**EXERCISE**: Within the entries below, the lines from the one with "white brick D5:G5" through the one with "brown brick C6:C7" are to be set down exactly, both ends kept.

Spatial reasoning data:
------------------------------------------------------------
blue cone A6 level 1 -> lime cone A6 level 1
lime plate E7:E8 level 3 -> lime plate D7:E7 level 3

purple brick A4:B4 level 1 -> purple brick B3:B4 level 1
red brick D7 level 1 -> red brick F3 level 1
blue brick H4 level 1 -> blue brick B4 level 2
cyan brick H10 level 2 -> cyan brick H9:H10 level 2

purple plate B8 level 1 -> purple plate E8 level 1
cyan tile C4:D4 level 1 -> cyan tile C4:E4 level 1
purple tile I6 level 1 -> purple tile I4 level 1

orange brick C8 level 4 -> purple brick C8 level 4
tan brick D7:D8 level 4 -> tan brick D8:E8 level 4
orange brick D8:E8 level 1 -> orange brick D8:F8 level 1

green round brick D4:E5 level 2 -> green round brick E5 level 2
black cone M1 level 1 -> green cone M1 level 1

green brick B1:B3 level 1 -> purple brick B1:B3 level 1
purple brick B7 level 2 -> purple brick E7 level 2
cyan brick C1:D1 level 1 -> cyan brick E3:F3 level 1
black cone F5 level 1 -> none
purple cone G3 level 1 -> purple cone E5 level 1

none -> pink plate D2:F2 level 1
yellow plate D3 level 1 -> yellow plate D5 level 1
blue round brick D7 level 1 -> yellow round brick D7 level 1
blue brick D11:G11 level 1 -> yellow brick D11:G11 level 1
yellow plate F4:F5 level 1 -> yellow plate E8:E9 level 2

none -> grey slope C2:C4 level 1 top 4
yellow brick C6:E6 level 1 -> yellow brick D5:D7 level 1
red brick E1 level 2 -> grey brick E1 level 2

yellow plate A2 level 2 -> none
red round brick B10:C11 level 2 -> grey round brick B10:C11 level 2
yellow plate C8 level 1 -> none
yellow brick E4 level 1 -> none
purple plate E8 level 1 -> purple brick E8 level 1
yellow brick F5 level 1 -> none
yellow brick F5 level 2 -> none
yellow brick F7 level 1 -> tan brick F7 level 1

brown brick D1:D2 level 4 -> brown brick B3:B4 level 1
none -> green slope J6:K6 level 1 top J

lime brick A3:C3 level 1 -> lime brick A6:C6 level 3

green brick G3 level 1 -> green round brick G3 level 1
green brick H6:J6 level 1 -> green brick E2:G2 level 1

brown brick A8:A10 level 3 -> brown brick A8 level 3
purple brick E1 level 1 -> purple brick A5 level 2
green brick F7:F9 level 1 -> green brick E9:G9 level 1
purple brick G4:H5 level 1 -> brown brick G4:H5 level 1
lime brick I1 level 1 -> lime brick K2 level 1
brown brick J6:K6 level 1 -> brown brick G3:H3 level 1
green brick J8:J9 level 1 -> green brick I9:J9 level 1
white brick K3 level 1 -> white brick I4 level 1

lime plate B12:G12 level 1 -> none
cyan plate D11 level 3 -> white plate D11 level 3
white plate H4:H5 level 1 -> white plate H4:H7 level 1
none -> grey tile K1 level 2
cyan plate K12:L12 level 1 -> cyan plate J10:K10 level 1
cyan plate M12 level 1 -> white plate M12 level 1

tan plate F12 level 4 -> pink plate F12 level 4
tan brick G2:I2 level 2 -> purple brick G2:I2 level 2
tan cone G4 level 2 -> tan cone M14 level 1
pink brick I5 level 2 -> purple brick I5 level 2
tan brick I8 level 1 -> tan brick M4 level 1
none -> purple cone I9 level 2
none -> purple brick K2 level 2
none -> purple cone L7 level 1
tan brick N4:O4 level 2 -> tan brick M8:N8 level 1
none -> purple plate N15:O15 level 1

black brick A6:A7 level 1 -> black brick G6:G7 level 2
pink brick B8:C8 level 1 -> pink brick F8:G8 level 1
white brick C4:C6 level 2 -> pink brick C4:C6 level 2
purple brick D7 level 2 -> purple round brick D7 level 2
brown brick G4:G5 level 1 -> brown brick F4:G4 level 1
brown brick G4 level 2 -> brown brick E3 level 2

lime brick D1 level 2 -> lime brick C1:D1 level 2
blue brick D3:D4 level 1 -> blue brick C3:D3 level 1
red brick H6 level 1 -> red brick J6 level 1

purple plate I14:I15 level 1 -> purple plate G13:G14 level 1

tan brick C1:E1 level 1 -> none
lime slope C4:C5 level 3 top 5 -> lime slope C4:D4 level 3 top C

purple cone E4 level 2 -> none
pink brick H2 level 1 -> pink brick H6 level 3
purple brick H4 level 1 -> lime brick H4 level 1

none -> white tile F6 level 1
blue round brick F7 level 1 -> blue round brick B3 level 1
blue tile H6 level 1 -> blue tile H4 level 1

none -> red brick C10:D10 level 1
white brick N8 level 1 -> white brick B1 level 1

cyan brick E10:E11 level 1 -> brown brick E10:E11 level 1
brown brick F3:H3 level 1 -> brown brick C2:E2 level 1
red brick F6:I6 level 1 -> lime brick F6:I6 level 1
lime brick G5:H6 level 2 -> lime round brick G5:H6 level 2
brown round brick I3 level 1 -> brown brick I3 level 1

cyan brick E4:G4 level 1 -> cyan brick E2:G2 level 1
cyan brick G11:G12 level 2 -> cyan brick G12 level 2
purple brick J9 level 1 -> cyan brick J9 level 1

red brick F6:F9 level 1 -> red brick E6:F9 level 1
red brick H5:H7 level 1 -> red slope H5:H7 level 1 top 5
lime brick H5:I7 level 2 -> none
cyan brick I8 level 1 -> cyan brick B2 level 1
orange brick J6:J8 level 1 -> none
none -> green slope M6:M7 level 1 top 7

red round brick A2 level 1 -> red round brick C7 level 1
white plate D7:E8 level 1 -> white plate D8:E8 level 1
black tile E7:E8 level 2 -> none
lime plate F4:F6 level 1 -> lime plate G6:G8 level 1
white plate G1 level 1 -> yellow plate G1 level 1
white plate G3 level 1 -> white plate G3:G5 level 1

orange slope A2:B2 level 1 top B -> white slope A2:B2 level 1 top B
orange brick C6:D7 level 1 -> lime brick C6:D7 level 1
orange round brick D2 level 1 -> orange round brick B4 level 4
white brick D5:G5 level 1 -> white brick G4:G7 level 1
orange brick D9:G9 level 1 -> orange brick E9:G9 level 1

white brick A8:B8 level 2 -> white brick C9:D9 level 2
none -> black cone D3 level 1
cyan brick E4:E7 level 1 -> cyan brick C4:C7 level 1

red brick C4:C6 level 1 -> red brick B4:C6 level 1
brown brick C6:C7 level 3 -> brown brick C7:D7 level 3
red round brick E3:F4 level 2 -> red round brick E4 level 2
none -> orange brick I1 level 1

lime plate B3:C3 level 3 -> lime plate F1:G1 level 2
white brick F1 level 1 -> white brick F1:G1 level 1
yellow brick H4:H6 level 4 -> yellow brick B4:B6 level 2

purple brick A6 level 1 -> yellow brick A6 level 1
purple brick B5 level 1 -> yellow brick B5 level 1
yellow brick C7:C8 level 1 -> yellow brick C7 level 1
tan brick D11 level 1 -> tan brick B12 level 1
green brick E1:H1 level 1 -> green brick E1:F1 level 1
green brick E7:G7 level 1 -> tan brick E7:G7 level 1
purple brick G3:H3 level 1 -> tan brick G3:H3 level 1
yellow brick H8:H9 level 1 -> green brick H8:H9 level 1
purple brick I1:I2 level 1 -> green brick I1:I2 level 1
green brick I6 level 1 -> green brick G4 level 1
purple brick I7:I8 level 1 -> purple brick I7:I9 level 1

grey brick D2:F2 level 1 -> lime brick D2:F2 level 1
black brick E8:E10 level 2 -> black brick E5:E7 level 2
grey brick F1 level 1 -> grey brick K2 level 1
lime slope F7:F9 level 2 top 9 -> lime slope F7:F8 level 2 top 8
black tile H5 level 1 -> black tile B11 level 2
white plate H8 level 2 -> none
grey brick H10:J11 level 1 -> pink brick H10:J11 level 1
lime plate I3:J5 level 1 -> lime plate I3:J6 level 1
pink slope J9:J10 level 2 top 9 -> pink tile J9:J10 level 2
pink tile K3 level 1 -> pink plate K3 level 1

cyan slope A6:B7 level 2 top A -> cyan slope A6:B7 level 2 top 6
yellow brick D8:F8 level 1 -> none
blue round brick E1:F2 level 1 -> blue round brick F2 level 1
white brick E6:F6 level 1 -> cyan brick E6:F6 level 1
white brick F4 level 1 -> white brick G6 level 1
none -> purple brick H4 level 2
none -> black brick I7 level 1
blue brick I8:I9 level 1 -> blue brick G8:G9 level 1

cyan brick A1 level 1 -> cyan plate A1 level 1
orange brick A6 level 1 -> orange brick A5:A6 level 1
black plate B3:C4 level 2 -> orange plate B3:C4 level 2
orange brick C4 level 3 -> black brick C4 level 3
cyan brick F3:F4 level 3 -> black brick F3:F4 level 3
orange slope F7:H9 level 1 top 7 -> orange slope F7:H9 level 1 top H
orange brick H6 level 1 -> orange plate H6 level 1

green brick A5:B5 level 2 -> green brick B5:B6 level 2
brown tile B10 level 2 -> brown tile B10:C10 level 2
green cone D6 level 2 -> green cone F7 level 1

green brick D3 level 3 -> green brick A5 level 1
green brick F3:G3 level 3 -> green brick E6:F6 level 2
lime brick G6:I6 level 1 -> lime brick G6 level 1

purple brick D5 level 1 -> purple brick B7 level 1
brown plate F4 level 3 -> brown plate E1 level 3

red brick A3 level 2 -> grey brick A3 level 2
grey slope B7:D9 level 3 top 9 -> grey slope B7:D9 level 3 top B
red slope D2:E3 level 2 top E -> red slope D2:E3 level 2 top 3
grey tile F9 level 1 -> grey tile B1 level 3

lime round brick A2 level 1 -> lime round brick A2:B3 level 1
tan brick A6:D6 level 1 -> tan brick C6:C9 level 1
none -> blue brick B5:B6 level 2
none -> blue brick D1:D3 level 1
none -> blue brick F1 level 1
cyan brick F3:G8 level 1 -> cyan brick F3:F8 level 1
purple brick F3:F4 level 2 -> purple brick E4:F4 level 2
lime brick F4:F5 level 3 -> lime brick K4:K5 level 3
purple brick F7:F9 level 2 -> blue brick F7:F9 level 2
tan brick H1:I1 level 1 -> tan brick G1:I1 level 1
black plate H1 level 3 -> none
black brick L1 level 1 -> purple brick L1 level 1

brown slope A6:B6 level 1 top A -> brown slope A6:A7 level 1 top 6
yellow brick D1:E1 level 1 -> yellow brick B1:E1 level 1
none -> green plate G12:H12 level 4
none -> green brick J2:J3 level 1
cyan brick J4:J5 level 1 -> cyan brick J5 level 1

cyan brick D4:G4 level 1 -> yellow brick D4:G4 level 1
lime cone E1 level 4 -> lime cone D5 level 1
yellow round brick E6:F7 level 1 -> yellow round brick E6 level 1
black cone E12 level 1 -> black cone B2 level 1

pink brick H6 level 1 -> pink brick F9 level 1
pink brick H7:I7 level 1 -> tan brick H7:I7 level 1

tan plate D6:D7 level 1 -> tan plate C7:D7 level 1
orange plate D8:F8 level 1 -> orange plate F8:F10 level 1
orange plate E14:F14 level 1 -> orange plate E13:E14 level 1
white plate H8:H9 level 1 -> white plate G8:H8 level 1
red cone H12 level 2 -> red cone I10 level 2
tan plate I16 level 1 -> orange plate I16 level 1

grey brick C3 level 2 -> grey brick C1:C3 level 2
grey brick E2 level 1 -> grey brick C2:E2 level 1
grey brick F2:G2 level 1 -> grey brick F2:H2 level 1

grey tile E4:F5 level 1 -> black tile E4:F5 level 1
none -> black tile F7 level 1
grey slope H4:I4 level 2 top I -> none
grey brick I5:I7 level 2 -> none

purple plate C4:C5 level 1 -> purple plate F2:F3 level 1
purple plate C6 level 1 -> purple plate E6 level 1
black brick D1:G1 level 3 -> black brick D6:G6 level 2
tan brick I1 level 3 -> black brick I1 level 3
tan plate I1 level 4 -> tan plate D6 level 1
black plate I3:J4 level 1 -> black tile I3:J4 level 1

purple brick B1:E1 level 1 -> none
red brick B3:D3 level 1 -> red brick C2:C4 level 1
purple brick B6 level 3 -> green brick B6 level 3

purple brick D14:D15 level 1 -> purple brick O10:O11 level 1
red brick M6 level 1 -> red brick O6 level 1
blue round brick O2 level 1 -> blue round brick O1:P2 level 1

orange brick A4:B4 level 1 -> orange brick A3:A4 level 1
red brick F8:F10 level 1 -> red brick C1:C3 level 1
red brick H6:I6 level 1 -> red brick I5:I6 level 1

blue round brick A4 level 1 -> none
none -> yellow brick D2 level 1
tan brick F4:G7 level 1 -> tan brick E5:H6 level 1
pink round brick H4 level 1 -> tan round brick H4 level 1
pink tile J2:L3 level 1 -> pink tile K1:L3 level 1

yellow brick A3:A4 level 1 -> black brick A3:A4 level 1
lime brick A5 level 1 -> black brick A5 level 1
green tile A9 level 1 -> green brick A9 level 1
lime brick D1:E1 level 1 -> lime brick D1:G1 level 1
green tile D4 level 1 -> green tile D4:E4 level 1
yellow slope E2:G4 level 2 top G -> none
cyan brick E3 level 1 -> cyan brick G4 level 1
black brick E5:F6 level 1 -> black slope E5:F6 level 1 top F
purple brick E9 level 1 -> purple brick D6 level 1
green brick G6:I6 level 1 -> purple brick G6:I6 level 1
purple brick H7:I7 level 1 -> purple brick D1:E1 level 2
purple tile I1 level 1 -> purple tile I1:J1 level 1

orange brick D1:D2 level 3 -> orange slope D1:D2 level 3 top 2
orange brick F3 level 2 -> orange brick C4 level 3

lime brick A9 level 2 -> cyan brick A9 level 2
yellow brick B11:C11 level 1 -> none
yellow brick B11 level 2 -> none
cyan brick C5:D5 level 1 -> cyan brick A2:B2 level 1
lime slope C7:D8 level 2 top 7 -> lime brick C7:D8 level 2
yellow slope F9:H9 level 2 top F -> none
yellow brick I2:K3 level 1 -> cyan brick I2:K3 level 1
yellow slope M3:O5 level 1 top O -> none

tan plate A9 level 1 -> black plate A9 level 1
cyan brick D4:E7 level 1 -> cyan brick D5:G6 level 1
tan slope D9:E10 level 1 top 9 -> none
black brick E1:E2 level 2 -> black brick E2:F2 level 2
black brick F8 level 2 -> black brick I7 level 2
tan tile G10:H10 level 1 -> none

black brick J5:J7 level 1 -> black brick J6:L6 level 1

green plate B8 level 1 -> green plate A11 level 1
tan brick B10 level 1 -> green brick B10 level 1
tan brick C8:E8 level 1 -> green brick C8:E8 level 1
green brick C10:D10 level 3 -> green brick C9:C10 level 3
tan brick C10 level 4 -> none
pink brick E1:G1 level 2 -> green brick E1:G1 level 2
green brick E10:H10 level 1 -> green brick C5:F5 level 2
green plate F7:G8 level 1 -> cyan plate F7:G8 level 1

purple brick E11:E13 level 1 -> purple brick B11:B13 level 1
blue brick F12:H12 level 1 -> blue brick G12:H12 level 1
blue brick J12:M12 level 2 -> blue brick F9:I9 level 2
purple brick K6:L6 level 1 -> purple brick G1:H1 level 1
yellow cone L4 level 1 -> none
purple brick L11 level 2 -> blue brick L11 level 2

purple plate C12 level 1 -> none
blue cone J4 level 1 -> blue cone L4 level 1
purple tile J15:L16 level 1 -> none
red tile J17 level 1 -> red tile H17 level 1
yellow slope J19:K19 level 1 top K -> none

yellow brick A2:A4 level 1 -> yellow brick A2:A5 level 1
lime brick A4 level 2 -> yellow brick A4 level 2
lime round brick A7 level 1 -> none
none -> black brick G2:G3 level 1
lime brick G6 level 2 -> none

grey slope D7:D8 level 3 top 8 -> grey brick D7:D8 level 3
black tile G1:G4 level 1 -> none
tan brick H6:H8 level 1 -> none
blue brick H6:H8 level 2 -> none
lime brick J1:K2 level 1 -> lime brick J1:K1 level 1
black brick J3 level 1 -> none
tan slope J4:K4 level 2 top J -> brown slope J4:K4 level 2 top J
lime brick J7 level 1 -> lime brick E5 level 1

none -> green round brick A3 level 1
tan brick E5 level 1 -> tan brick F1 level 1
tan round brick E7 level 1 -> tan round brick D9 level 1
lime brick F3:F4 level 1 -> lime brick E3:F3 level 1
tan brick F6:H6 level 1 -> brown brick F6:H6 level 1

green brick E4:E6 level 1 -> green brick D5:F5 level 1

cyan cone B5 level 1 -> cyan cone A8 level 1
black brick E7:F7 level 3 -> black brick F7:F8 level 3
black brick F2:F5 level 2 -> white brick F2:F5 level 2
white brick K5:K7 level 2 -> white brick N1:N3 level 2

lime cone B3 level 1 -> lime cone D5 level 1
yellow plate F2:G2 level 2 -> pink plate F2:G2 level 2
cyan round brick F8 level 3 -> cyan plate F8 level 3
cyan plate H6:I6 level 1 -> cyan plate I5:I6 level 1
------------------------------------------------------------
**RESULT**:
white brick D5:G5 level 1 -> white brick G4:G7 level 1
orange brick D9:G9 level 1 -> orange brick E9:G9 level 1

white brick A8:B8 level 2 -> white brick C9:D9 level 2
none -> black cone D3 level 1
cyan brick E4:E7 level 1 -> cyan brick C4:C7 level 1

red brick C4:C6 level 1 -> red brick B4:C6 level 1
brown brick C6:C7 level 3 -> brown brick C7:D7 level 3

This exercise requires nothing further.